__Task to carry out__:
Each line below that contains the word "degrees" must be copied.

★ ★ ★ ★ ★ ★ ★

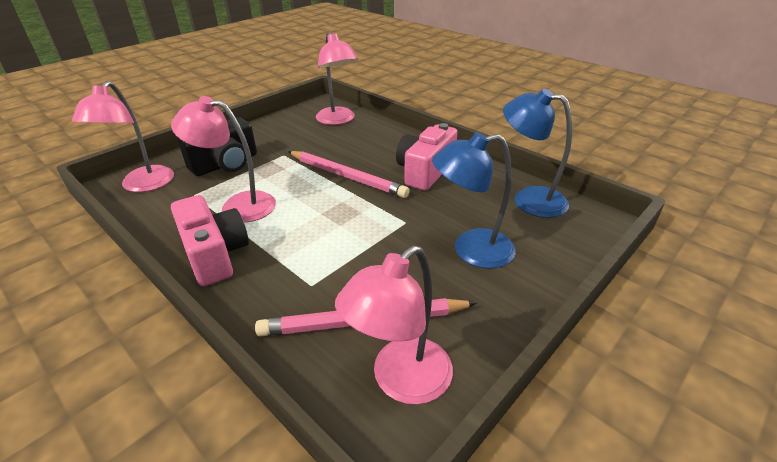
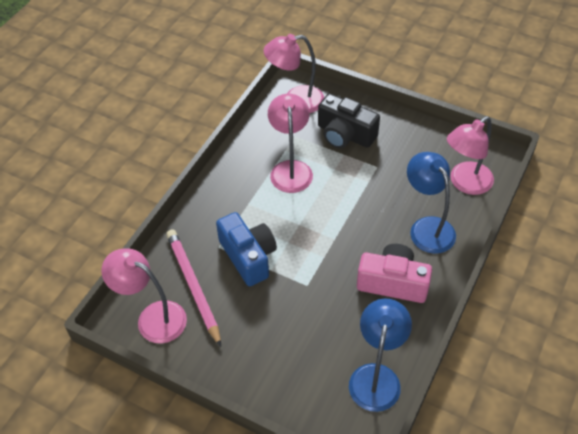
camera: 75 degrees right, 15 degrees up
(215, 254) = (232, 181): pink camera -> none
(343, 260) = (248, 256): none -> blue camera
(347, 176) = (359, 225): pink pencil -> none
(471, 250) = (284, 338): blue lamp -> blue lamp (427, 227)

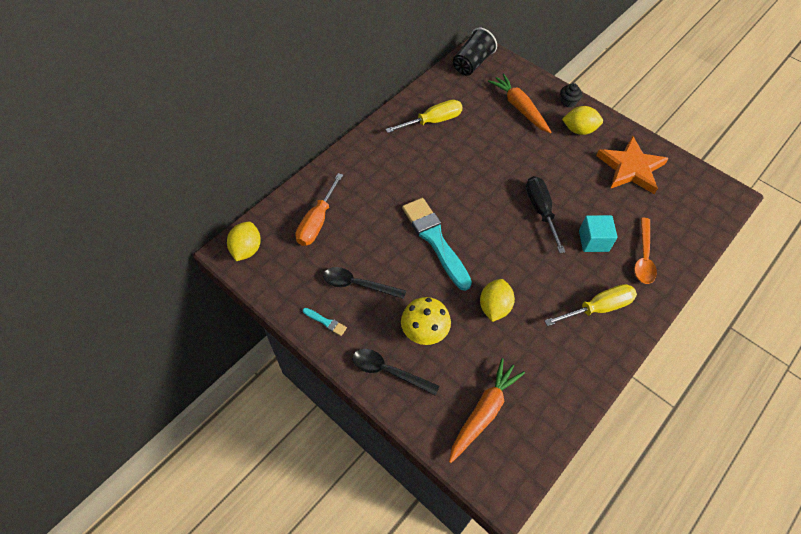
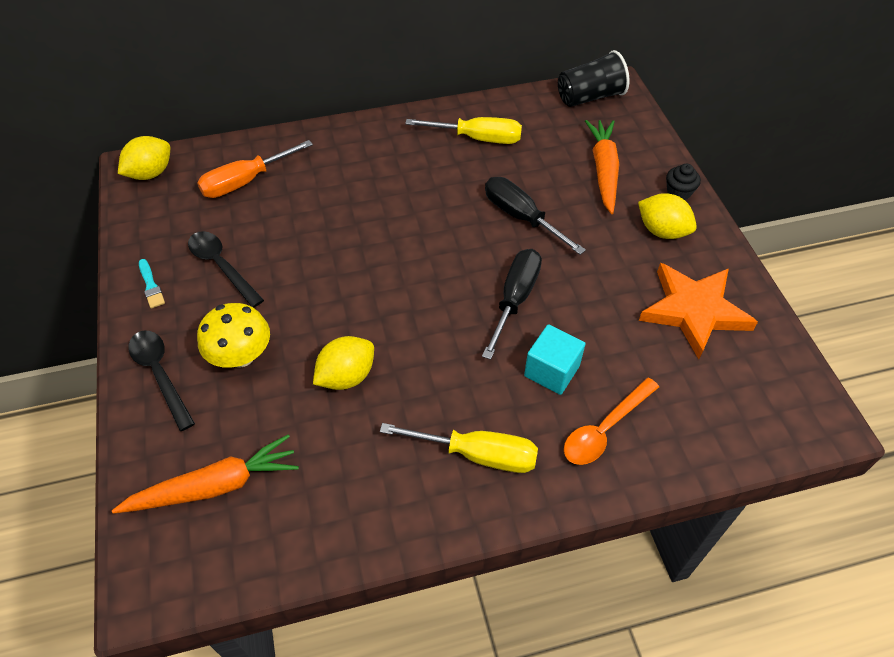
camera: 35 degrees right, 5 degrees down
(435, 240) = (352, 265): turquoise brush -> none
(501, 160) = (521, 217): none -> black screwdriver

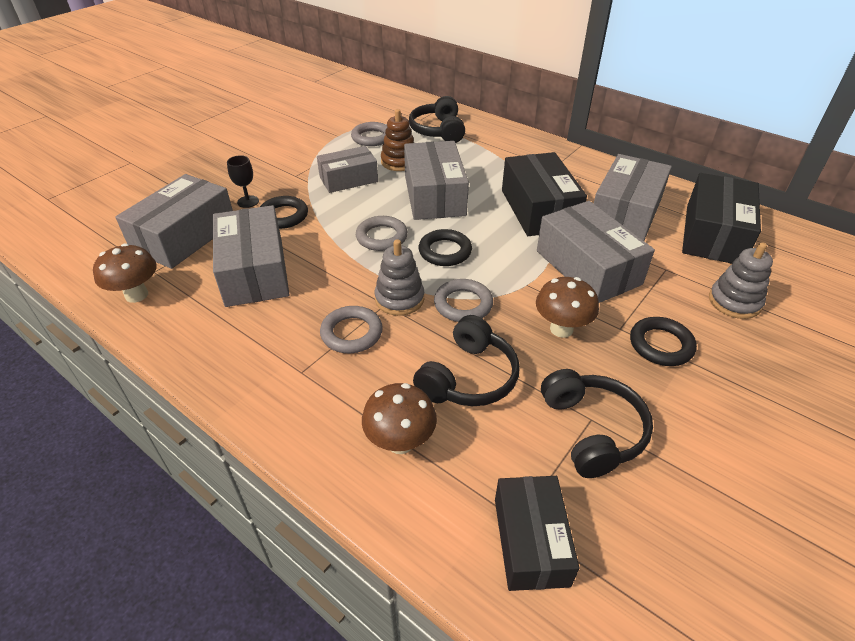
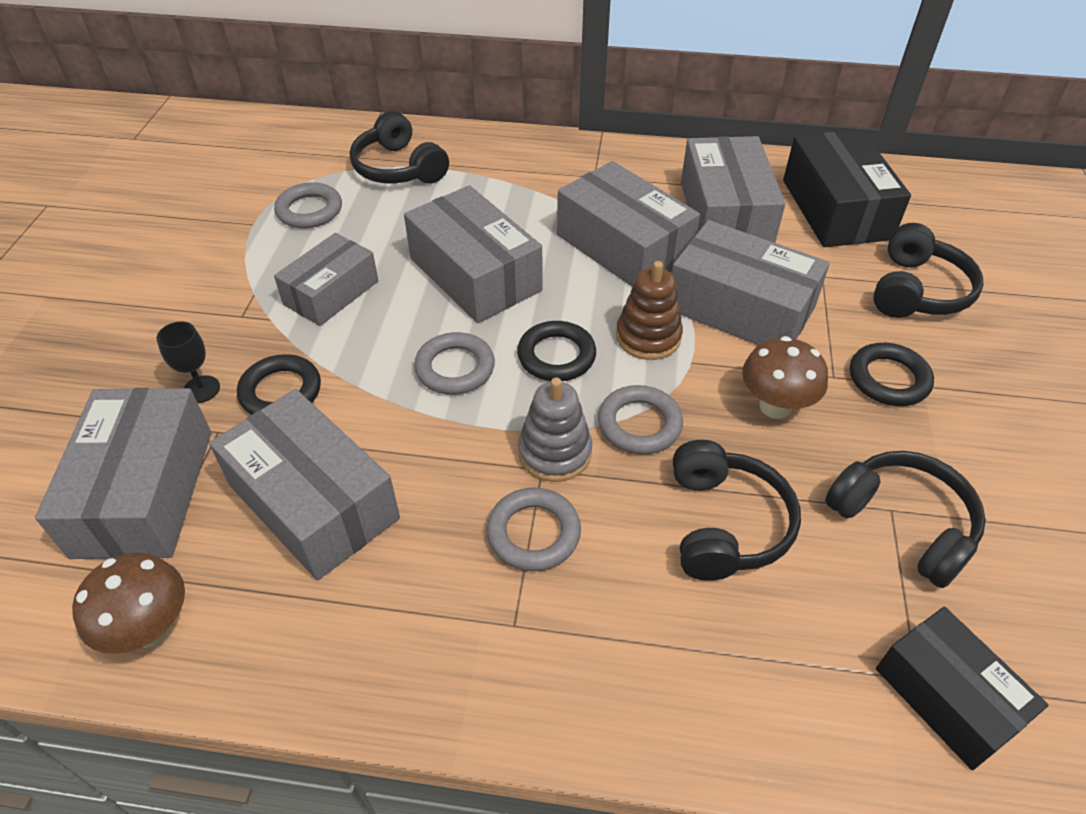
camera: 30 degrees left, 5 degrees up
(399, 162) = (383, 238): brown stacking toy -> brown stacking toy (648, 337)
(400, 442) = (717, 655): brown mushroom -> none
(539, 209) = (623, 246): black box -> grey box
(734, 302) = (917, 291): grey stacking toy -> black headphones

★ ★ ★ ★ ★ ★ ★

__Response below__:
camera: 75 degrees right, 15 degrees up
camera: 35 degrees right, 5 degrees down
camera: 30 degrees left, 5 degrees up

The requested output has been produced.